Exercise description >> Transcribe the full listing exactly.

Records to process >>

+-------+

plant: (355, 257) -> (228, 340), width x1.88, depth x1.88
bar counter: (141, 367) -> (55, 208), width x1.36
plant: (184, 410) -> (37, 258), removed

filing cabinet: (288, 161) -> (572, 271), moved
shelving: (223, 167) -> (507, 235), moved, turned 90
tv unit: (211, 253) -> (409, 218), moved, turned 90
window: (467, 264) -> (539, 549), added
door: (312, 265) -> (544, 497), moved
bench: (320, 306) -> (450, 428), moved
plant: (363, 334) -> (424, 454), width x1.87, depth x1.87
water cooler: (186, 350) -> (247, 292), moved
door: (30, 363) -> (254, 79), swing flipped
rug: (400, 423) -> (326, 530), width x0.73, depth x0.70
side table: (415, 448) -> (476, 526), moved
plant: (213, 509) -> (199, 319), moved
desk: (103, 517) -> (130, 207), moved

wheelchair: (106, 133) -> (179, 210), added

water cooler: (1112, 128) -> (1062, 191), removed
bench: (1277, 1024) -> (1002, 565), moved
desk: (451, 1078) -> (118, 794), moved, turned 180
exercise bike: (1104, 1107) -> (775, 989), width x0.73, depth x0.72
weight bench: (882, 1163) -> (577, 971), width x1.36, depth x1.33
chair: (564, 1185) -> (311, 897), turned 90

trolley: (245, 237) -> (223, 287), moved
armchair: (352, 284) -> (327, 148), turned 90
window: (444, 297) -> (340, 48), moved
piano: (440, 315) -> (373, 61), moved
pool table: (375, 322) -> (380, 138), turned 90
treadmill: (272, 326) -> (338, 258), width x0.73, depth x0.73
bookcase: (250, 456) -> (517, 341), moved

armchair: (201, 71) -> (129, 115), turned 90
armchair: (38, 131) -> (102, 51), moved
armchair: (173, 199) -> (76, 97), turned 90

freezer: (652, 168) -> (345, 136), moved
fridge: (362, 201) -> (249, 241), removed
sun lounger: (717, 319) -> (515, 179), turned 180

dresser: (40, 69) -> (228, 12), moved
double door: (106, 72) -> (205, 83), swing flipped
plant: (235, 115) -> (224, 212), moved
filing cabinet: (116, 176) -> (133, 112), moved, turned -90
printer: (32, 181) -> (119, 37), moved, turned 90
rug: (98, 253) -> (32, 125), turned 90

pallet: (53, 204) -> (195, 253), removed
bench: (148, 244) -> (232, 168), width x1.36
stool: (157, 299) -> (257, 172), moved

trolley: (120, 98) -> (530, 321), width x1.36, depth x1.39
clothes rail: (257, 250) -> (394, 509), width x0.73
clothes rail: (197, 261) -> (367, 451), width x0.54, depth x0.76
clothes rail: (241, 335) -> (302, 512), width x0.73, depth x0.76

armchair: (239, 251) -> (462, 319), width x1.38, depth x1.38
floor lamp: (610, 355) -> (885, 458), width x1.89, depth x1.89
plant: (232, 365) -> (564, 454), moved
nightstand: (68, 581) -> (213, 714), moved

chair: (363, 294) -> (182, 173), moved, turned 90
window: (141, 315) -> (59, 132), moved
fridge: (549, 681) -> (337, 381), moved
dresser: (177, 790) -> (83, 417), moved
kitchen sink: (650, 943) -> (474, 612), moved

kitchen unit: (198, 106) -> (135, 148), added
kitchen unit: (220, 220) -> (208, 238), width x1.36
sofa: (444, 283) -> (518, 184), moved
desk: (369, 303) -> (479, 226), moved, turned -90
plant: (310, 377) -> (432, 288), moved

+-------+

Solved exercise >>
plant: (355, 257) -> (228, 340), width x1.88, depth x1.88
bar counter: (141, 367) -> (55, 208), width x1.36
plant: (184, 410) -> (37, 258), removed

filing cabinet: (288, 161) -> (572, 271), moved
shelving: (223, 167) -> (507, 235), moved, turned 90
tv unit: (211, 253) -> (409, 218), moved, turned 90
window: (467, 264) -> (539, 549), added
door: (312, 265) -> (544, 497), moved
bench: (320, 306) -> (450, 428), moved
plant: (363, 334) -> (424, 454), width x1.87, depth x1.87
water cooler: (186, 350) -> (247, 292), moved
door: (30, 363) -> (254, 79), swing flipped
rug: (400, 423) -> (326, 530), width x0.73, depth x0.70
side table: (415, 448) -> (476, 526), moved
plant: (213, 509) -> (199, 319), moved
desk: (103, 517) -> (130, 207), moved

wheelchair: (106, 133) -> (179, 210), added

water cooler: (1112, 128) -> (1062, 191), removed
bench: (1277, 1024) -> (1002, 565), moved
desk: (451, 1078) -> (118, 794), moved, turned 180
exercise bike: (1104, 1107) -> (775, 989), width x0.73, depth x0.72
weight bench: (882, 1163) -> (577, 971), width x1.36, depth x1.33
chair: (564, 1185) -> (311, 897), turned 90

trolley: (245, 237) -> (223, 287), moved
armchair: (352, 284) -> (327, 148), turned 90
window: (444, 297) -> (340, 48), moved
piano: (440, 315) -> (373, 61), moved
pool table: (375, 322) -> (380, 138), turned 90
treadmill: (272, 326) -> (338, 258), width x0.73, depth x0.73
bookcase: (250, 456) -> (517, 341), moved

armchair: (201, 71) -> (129, 115), turned 90
armchair: (38, 131) -> (102, 51), moved
armchair: (173, 199) -> (76, 97), turned 90

freezer: (652, 168) -> (345, 136), moved
fridge: (362, 201) -> (249, 241), removed
sun lounger: (717, 319) -> (515, 179), turned 180

dresser: (40, 69) -> (228, 12), moved
double door: (106, 72) -> (205, 83), swing flipped
plant: (235, 115) -> (224, 212), moved
filing cabinet: (116, 176) -> (133, 112), moved, turned -90
printer: (32, 181) -> (119, 37), moved, turned 90
rug: (98, 253) -> (32, 125), turned 90

pallet: (53, 204) -> (195, 253), removed
bench: (148, 244) -> (232, 168), width x1.36
stool: (157, 299) -> (257, 172), moved

trolley: (120, 98) -> (530, 321), width x1.36, depth x1.39
clothes rail: (257, 250) -> (394, 509), width x0.73
clothes rail: (197, 261) -> (367, 451), width x0.54, depth x0.76
clothes rail: (241, 335) -> (302, 512), width x0.73, depth x0.76

armchair: (239, 251) -> (462, 319), width x1.38, depth x1.38
floor lamp: (610, 355) -> (885, 458), width x1.89, depth x1.89
plant: (232, 365) -> (564, 454), moved
nightstand: (68, 581) -> (213, 714), moved

chair: (363, 294) -> (182, 173), moved, turned 90
window: (141, 315) -> (59, 132), moved
fridge: (549, 681) -> (337, 381), moved
dresser: (177, 790) -> (83, 417), moved
kitchen sink: (650, 943) -> (474, 612), moved

kitchen unit: (198, 106) -> (135, 148), added
kitchen unit: (220, 220) -> (208, 238), width x1.36
sofa: (444, 283) -> (518, 184), moved
desk: (369, 303) -> (479, 226), moved, turned -90
plant: (310, 377) -> (432, 288), moved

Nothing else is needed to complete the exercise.